■ **What is expected**
Select the lines below containing the word "spinning".
========================================================================
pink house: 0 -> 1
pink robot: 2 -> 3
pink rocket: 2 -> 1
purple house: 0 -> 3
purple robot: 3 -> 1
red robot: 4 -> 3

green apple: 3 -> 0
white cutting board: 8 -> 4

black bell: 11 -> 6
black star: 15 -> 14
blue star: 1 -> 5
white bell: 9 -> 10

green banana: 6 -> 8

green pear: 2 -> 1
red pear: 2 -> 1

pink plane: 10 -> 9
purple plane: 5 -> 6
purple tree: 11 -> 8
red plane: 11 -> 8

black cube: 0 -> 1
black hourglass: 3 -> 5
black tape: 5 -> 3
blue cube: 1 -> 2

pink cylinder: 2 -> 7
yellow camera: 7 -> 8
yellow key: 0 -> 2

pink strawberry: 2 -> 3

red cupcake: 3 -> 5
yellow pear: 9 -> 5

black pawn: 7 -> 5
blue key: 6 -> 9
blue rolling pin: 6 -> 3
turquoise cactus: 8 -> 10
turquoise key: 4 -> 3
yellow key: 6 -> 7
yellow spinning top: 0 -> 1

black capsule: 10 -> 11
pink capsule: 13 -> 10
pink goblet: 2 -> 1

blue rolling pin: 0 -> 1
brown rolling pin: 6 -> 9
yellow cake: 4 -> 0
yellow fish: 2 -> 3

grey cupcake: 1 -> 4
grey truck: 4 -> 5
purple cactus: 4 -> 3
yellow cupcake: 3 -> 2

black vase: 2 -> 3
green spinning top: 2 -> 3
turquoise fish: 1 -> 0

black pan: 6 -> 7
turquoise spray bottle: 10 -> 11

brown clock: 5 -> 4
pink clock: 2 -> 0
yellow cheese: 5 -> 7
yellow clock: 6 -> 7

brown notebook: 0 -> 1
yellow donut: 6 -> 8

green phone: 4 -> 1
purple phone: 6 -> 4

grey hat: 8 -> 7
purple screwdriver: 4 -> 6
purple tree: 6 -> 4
========================================================================
■ **Result**
yellow spinning top: 0 -> 1
green spinning top: 2 -> 3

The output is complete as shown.